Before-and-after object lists
Content starts
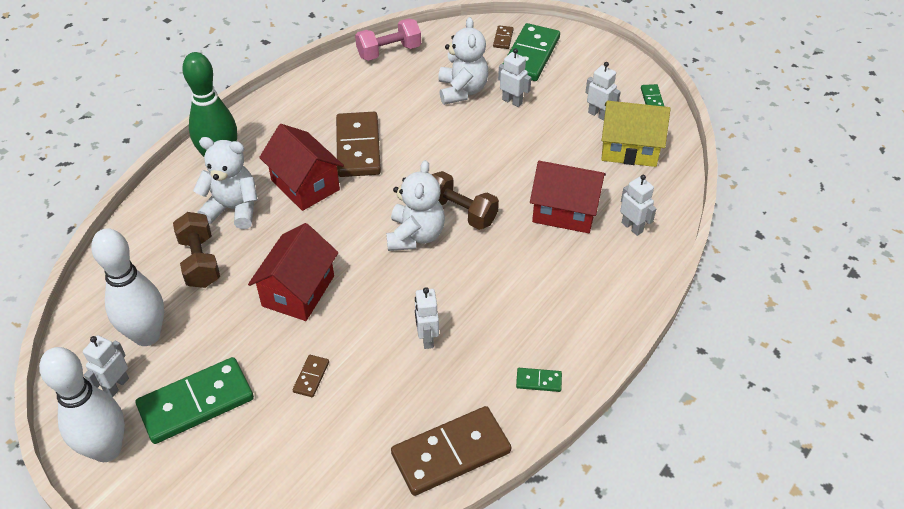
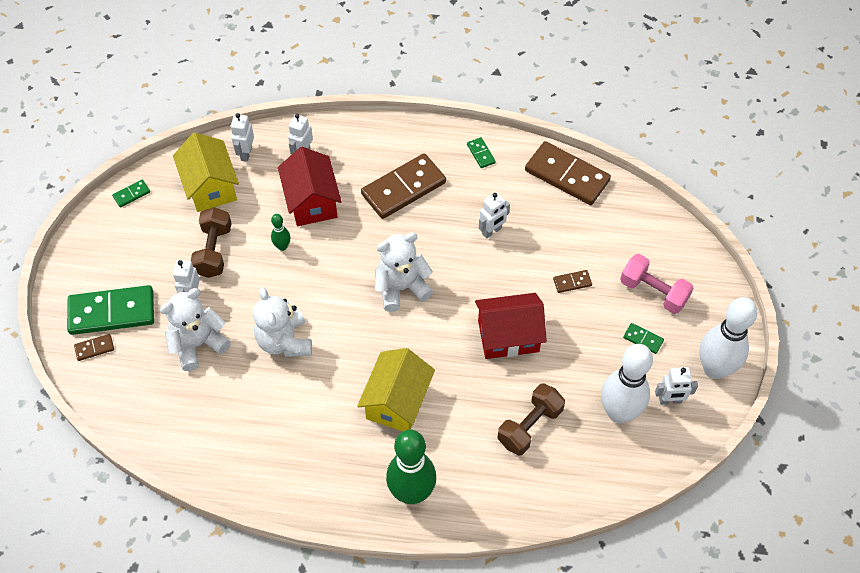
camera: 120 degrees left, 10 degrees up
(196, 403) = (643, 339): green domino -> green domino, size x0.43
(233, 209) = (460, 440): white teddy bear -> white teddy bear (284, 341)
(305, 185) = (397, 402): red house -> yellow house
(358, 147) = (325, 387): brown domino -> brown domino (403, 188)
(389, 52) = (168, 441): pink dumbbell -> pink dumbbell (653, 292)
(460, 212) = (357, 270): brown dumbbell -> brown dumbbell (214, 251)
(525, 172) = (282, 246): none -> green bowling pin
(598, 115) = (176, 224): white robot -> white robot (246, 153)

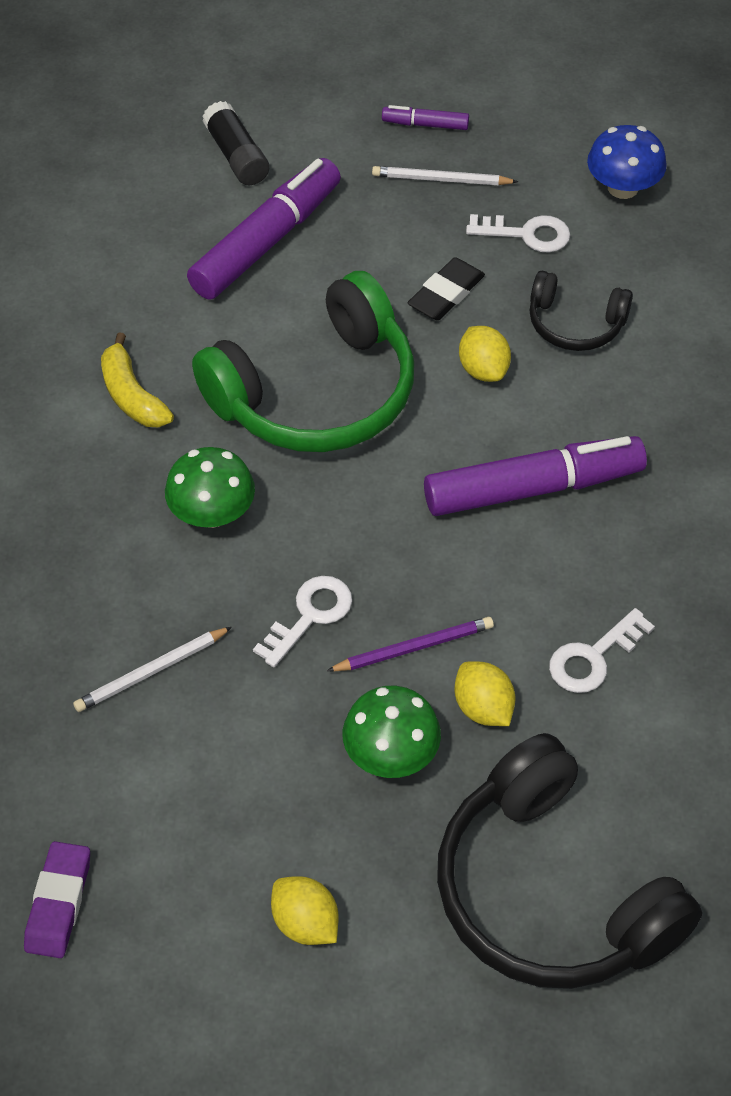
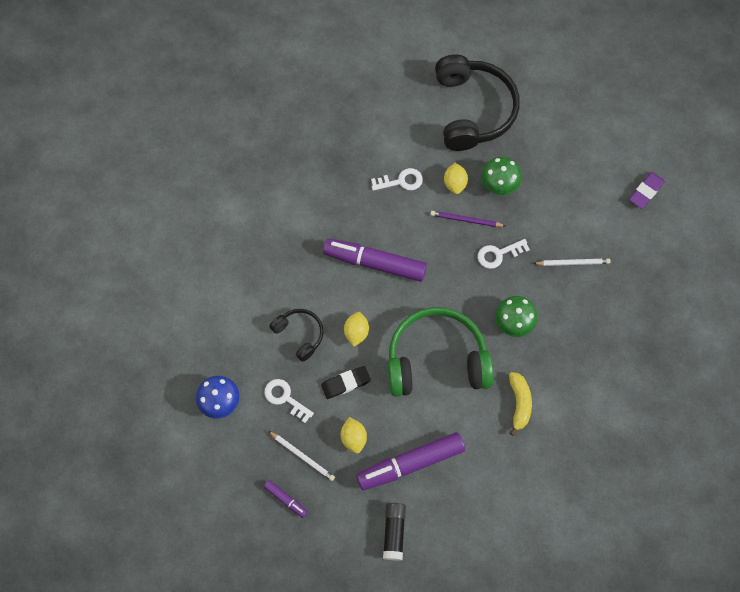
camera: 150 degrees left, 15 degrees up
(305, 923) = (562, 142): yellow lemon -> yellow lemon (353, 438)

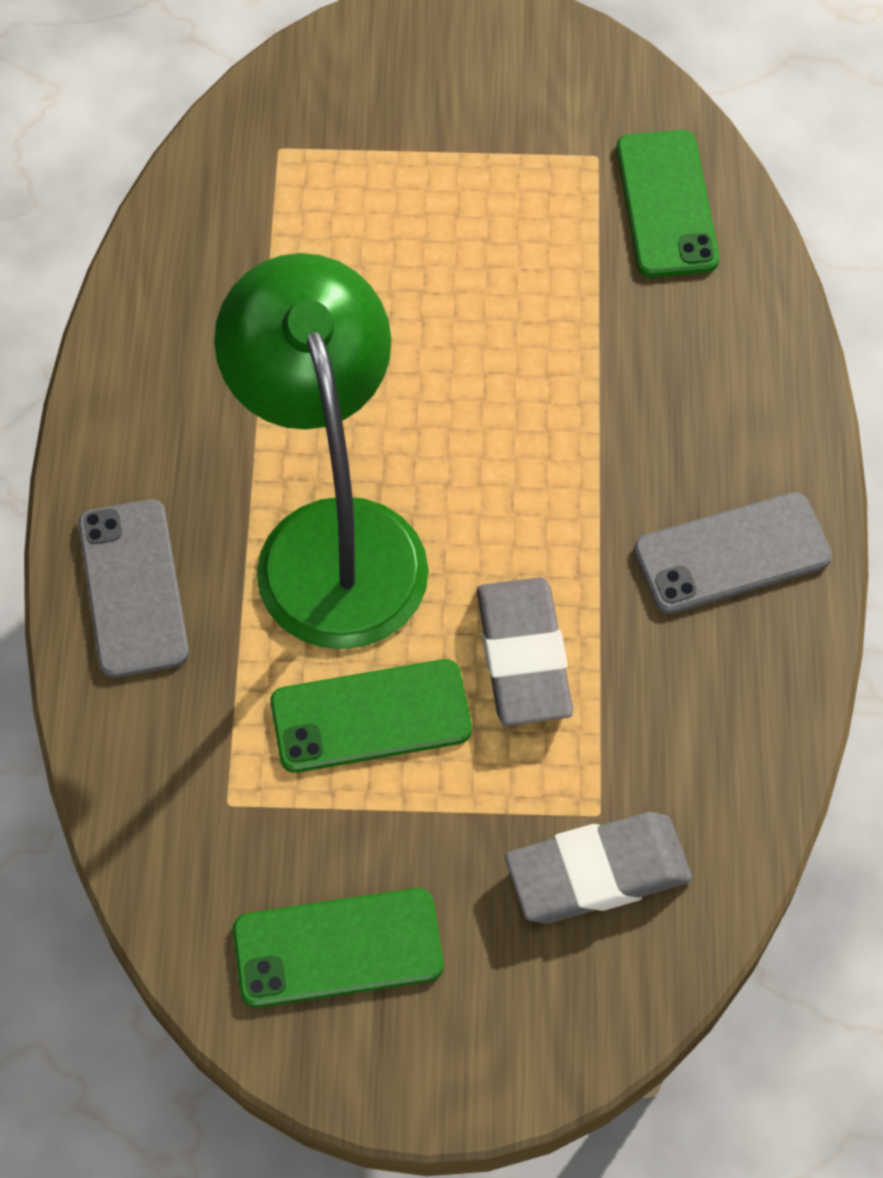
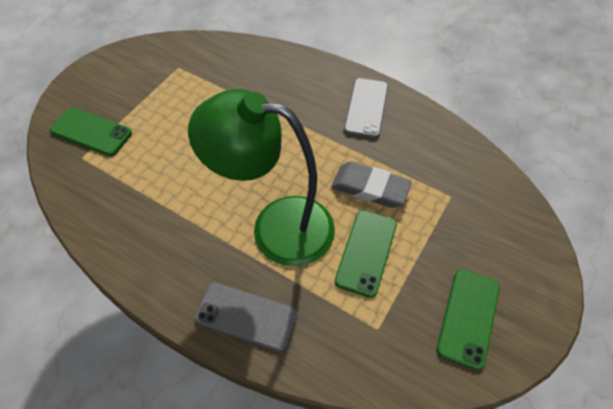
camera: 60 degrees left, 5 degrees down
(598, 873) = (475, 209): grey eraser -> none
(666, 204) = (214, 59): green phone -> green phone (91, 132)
Content ends
*PROBLEM:* Given the data above, transcribe exactly the lines from the one containing "(233, 209) = (460, 440): white" down to the one containing "(525, 172) = (282, 246): none", and no others.

*EXERCISE SOLUTION:*
(233, 209) = (460, 440): white teddy bear -> white teddy bear (284, 341)
(305, 185) = (397, 402): red house -> yellow house
(358, 147) = (325, 387): brown domino -> brown domino (403, 188)
(389, 52) = (168, 441): pink dumbbell -> pink dumbbell (653, 292)
(460, 212) = (357, 270): brown dumbbell -> brown dumbbell (214, 251)
(525, 172) = (282, 246): none -> green bowling pin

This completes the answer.